- [Task item] Print the entries underneath word for word, omitting whatever pictures they contain.

- [Object state change records]

---+---

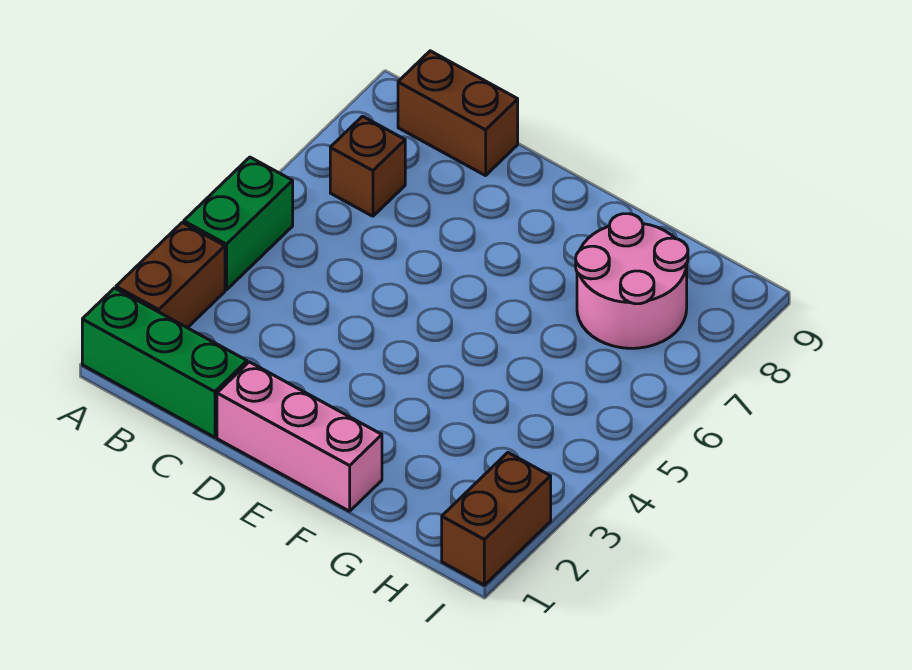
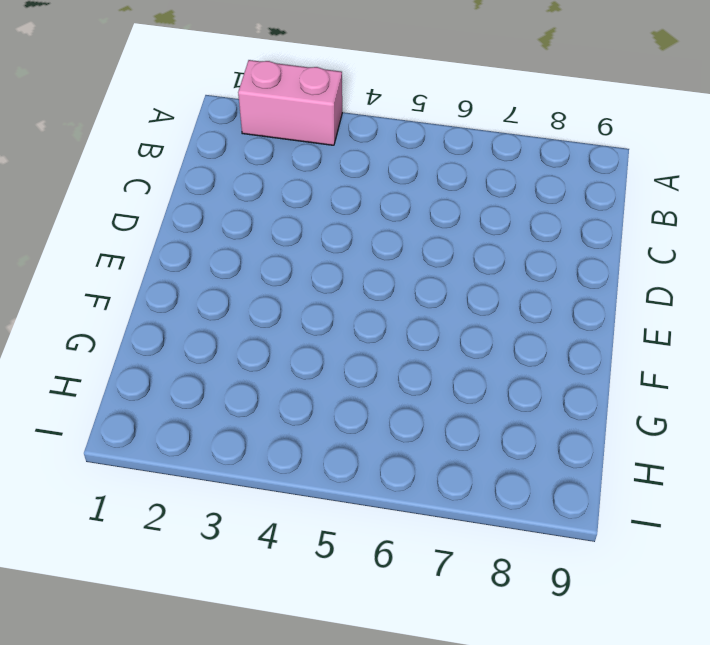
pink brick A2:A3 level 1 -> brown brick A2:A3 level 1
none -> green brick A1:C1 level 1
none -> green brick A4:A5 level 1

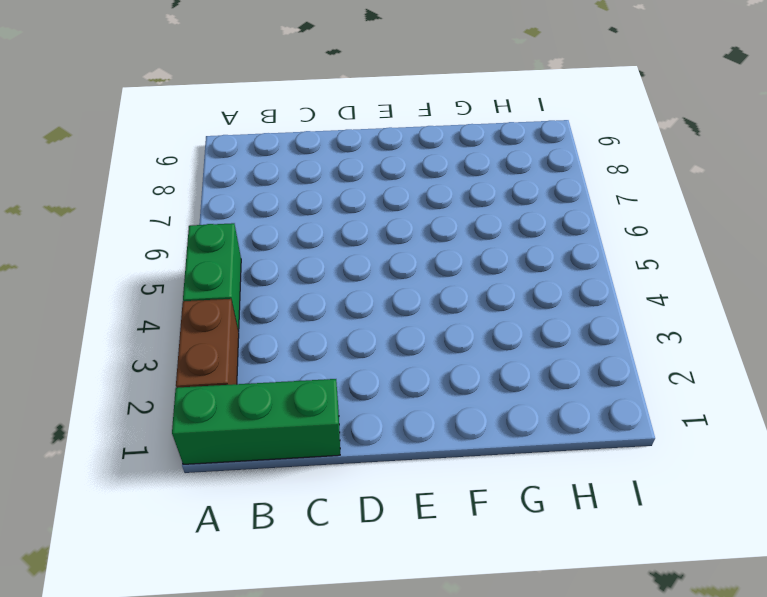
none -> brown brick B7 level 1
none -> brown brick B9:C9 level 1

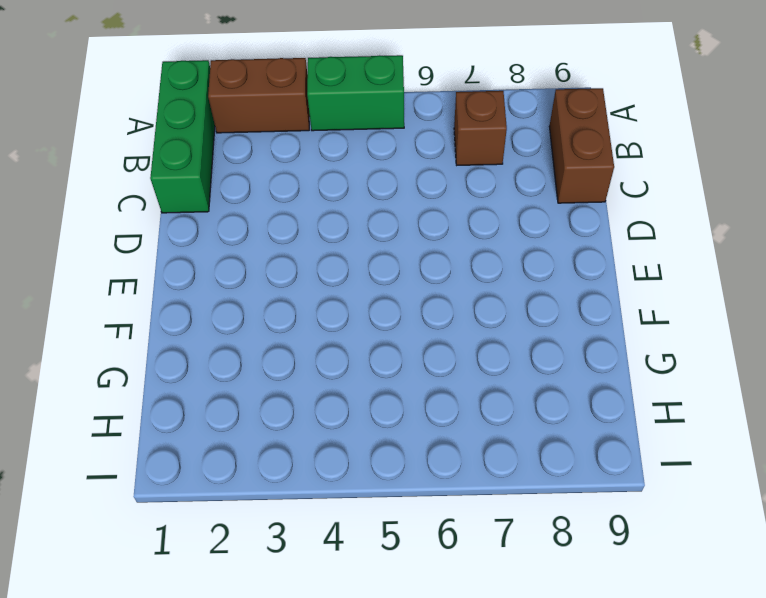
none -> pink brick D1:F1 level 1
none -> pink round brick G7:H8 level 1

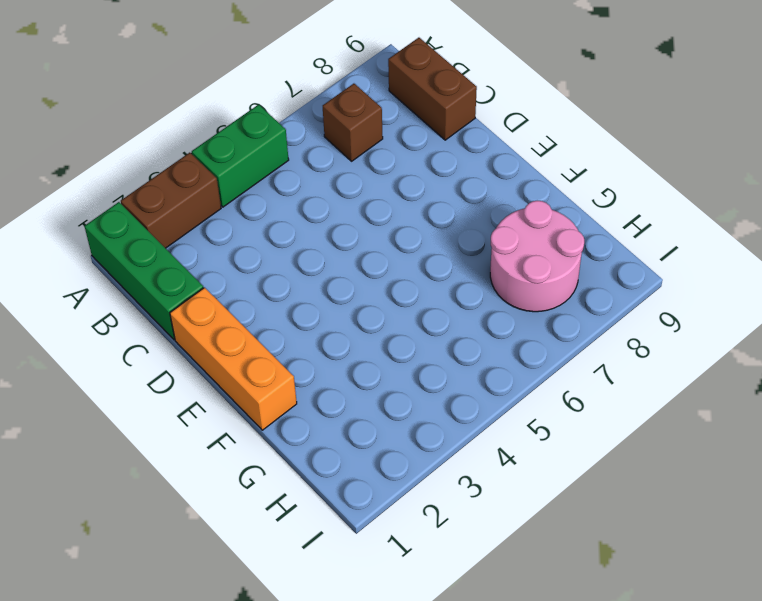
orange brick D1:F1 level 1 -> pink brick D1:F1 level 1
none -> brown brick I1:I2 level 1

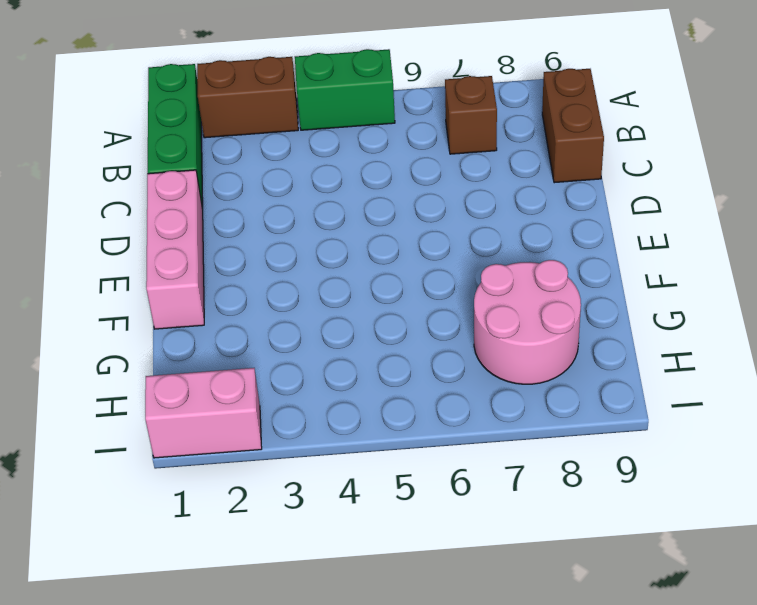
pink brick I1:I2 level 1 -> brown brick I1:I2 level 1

---+---

- [Exercise answer]
pink brick A2:A3 level 1 -> brown brick A2:A3 level 1
none -> green brick A1:C1 level 1
none -> green brick A4:A5 level 1

none -> brown brick B7 level 1
none -> brown brick B9:C9 level 1

none -> pink brick D1:F1 level 1
none -> pink round brick G7:H8 level 1

orange brick D1:F1 level 1 -> pink brick D1:F1 level 1
none -> brown brick I1:I2 level 1

pink brick I1:I2 level 1 -> brown brick I1:I2 level 1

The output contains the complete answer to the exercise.